EXERCISE INSTRUCTIONS - Rewrite every one of the entries below as a two-column CSV with the header entry_text,entry_answer, one row per entry. Enclose each field in double quotes and change any line breaks inside a field to spaces.

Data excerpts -
───

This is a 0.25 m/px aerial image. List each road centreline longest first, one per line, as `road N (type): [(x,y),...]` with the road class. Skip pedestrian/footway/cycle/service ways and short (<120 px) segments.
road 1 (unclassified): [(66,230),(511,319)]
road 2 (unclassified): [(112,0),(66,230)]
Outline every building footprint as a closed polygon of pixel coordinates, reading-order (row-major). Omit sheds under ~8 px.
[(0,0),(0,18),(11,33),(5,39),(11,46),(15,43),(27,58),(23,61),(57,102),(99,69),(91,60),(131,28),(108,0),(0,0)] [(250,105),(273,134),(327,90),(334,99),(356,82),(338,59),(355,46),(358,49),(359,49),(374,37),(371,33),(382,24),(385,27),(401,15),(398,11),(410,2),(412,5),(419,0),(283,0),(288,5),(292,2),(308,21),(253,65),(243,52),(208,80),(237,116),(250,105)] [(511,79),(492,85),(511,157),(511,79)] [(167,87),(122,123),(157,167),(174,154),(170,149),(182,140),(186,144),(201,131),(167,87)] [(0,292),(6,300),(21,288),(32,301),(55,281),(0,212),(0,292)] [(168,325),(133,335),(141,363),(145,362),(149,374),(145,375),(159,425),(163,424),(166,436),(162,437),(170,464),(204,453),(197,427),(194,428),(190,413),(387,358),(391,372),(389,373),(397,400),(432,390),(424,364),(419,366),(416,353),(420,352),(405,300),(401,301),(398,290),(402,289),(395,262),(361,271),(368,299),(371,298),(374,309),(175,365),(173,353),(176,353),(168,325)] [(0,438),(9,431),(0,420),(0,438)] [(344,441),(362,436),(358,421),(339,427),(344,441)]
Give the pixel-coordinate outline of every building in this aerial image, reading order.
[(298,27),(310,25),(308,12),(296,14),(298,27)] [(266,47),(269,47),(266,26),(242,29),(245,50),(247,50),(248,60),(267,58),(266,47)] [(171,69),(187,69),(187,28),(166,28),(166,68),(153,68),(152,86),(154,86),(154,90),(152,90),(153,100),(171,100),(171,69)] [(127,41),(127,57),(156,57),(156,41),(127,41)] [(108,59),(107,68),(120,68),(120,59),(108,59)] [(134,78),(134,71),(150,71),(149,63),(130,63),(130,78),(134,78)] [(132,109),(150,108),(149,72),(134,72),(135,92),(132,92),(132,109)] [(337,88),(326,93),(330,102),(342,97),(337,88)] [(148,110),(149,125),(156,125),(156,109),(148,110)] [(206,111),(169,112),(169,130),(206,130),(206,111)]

───

EXPECTED OUTPUT -
entry_text,entry_answer
"This is a 0.25 m/px aerial image. List each road centreline longest first, one per line, as `road N (type): [(x,y),...]` with the road class. Skip pedestrian/footway/cycle/service ways and short (<120 px) segments.","road 1 (unclassified): [(66,230),(511,319)] road 2 (unclassified): [(112,0),(66,230)]"
"Outline every building footprint as a closed polygon of pixel coordinates, reading-order (row-major). Omit sheds under ~8 px.","[(0,0),(0,18),(11,33),(5,39),(11,46),(15,43),(27,58),(23,61),(57,102),(99,69),(91,60),(131,28),(108,0),(0,0)] [(250,105),(273,134),(327,90),(334,99),(356,82),(338,59),(355,46),(358,49),(359,49),(374,37),(371,33),(382,24),(385,27),(401,15),(398,11),(410,2),(412,5),(419,0),(283,0),(288,5),(292,2),(308,21),(253,65),(243,52),(208,80),(237,116),(250,105)] [(511,79),(492,85),(511,157),(511,79)] [(167,87),(122,123),(157,167),(174,154),(170,149),(182,140),(186,144),(201,131),(167,87)] [(0,292),(6,300),(21,288),(32,301),(55,281),(0,212),(0,292)] [(168,325),(133,335),(141,363),(145,362),(149,374),(145,375),(159,425),(163,424),(166,436),(162,437),(170,464),(204,453),(197,427),(194,428),(190,413),(387,358),(391,372),(389,373),(397,400),(432,390),(424,364),(419,366),(416,353),(420,352),(405,300),(401,301),(398,290),(402,289),(395,262),(361,271),(368,299),(371,298),(374,309),(175,365),(173,353),(176,353),(168,325)] [(0,438),(9,431),(0,420),(0,438)] [(344,441),(362,436),(358,421),(339,427),(344,441)]"
"Give the pixel-coordinate outline of every building in this aerial image, reading order.","[(298,27),(310,25),(308,12),(296,14),(298,27)] [(266,47),(269,47),(266,26),(242,29),(245,50),(247,50),(248,60),(267,58),(266,47)] [(171,69),(187,69),(187,28),(166,28),(166,68),(153,68),(152,86),(154,86),(154,90),(152,90),(153,100),(171,100),(171,69)] [(127,41),(127,57),(156,57),(156,41),(127,41)] [(108,59),(107,68),(120,68),(120,59),(108,59)] [(134,78),(134,71),(150,71),(149,63),(130,63),(130,78),(134,78)] [(132,109),(150,108),(149,72),(134,72),(135,92),(132,92),(132,109)] [(337,88),(326,93),(330,102),(342,97),(337,88)] [(148,110),(149,125),(156,125),(156,109),(148,110)] [(206,111),(169,112),(169,130),(206,130),(206,111)]"